Recorded information
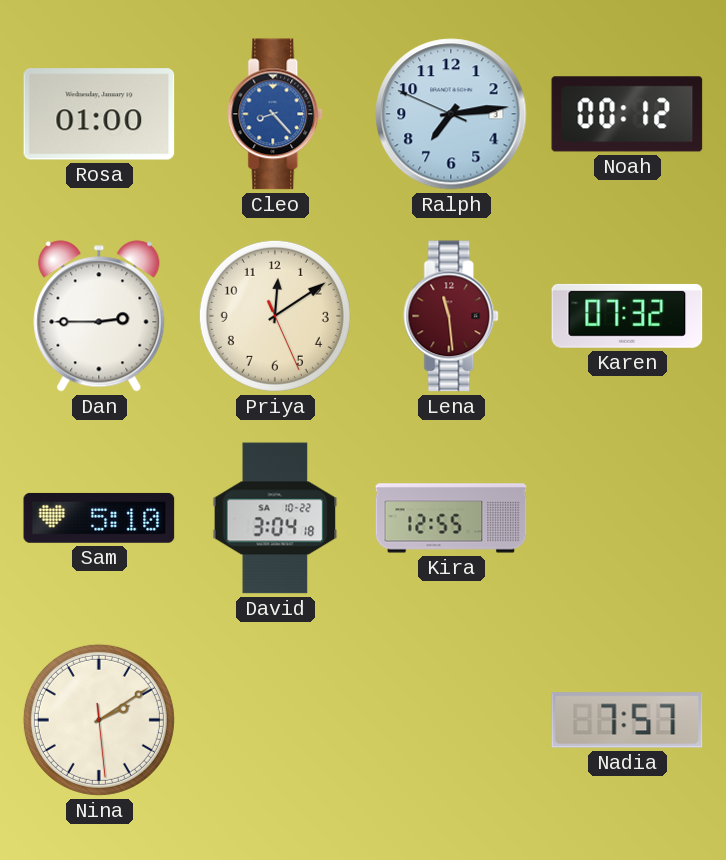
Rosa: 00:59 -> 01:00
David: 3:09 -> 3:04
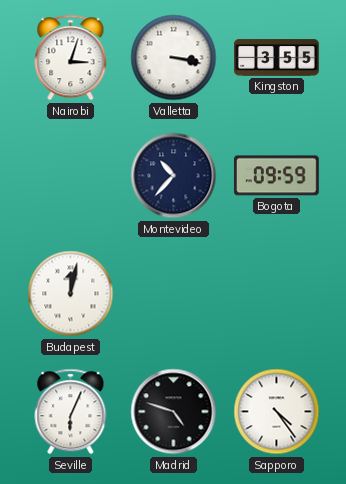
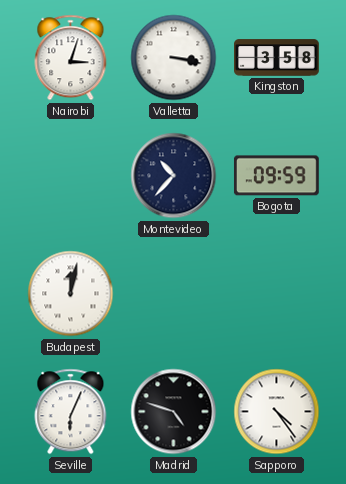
Kingston: 3:55 -> 3:58
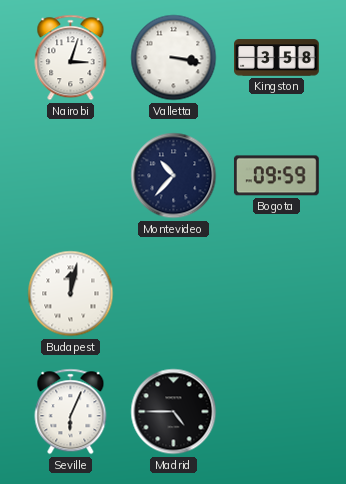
Madrid: 4:48 -> 4:45
Sapporo: 4:24 -> none
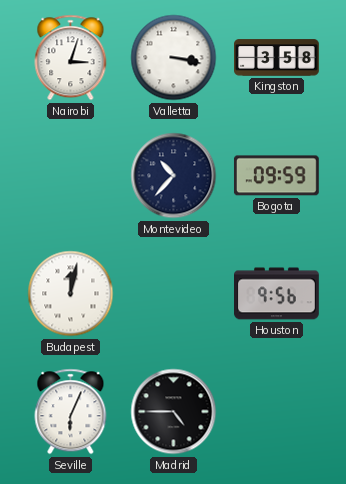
Houston: none -> 9:56
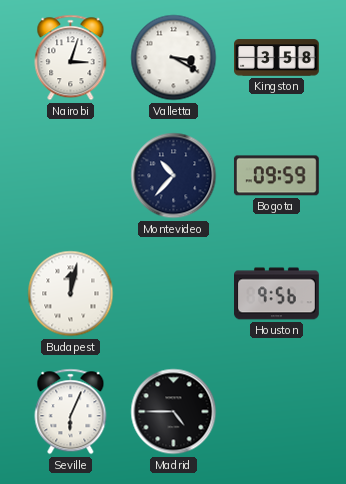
Valletta: 3:17 -> 3:20
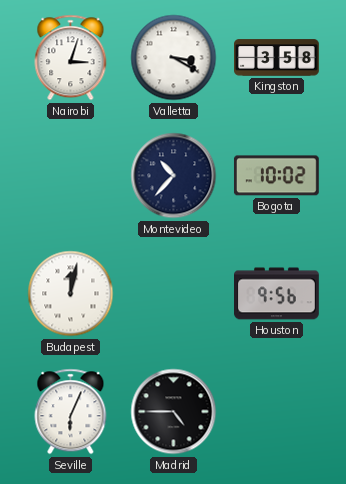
Bogota: 09:59 -> 10:02
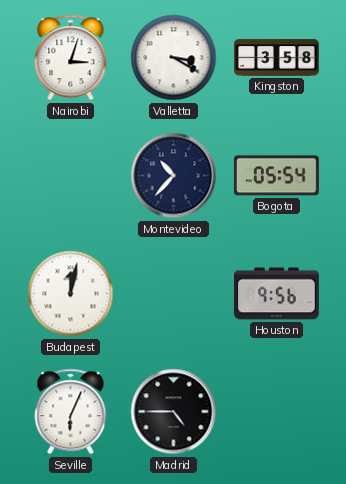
Bogota: 10:02 -> 05:54
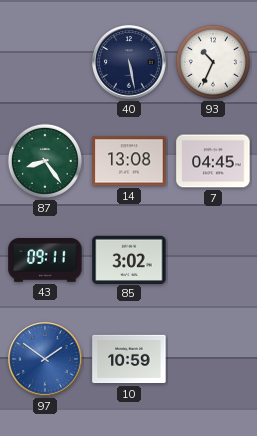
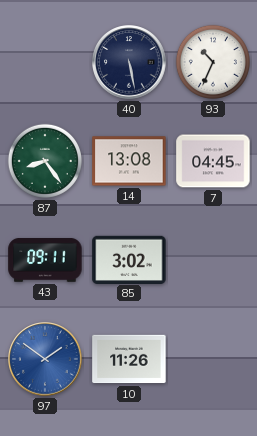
10: 10:59 -> 11:26
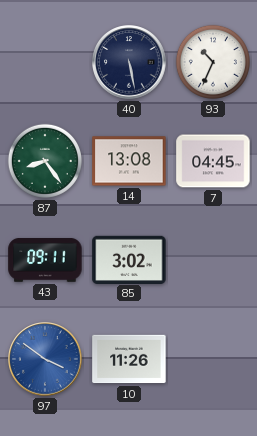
97: 1:51 -> 3:51
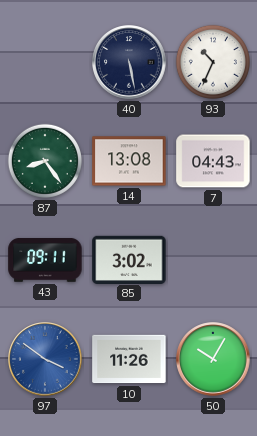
7: 04:45 -> 04:43
50: none -> 10:05
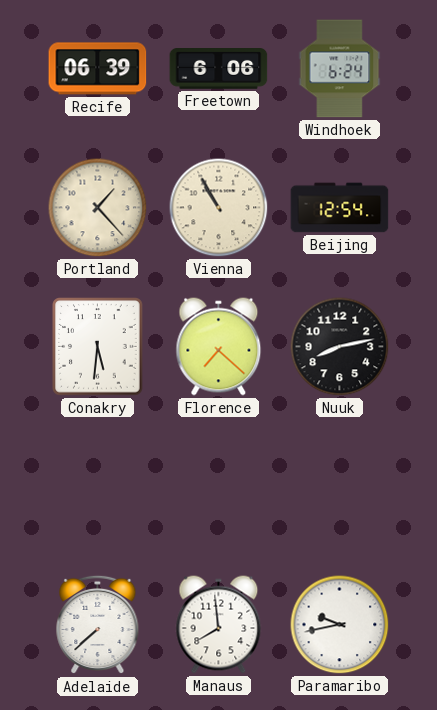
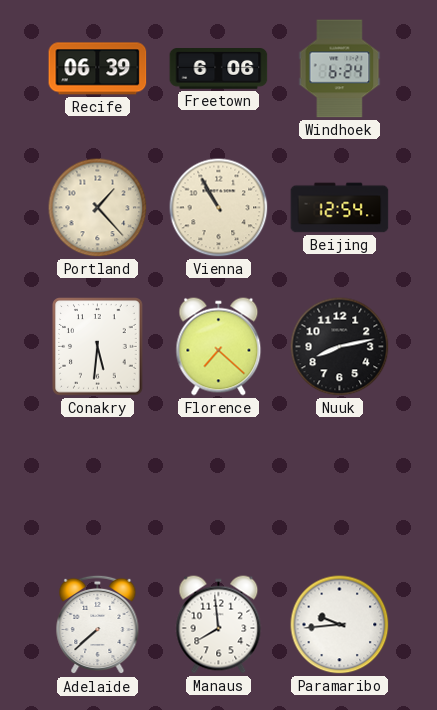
Paramaribo: 9:43 -> 9:44
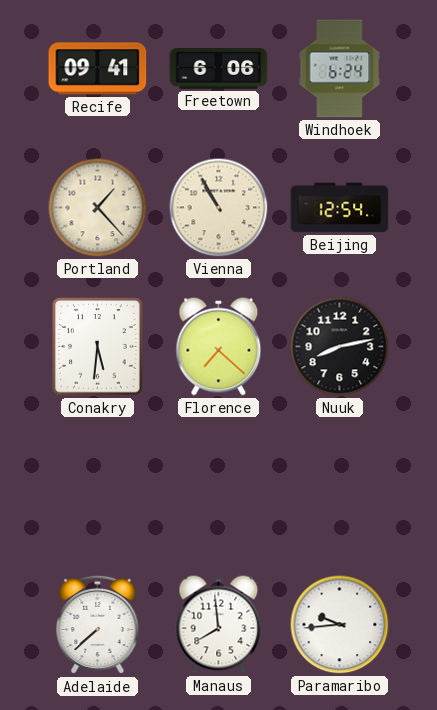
Recife: 06:39 -> 09:41
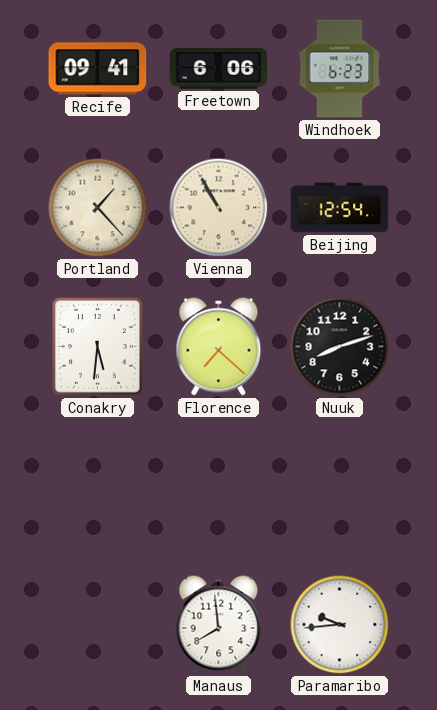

Written exercise
Return every line of the records above unchanged, leaving out the picture lines.

Answer to the task
Rosa: 00:59 -> 01:00
David: 3:09 -> 3:04
Kingston: 3:55 -> 3:58
Madrid: 4:48 -> 4:45
Sapporo: 4:24 -> none
Houston: none -> 9:56
Valletta: 3:17 -> 3:20
Bogota: 09:59 -> 10:02
Bogota: 10:02 -> 05:54
10: 10:59 -> 11:26
97: 1:51 -> 3:51
7: 04:45 -> 04:43
50: none -> 10:05
Paramaribo: 9:43 -> 9:44
Recife: 06:39 -> 09:41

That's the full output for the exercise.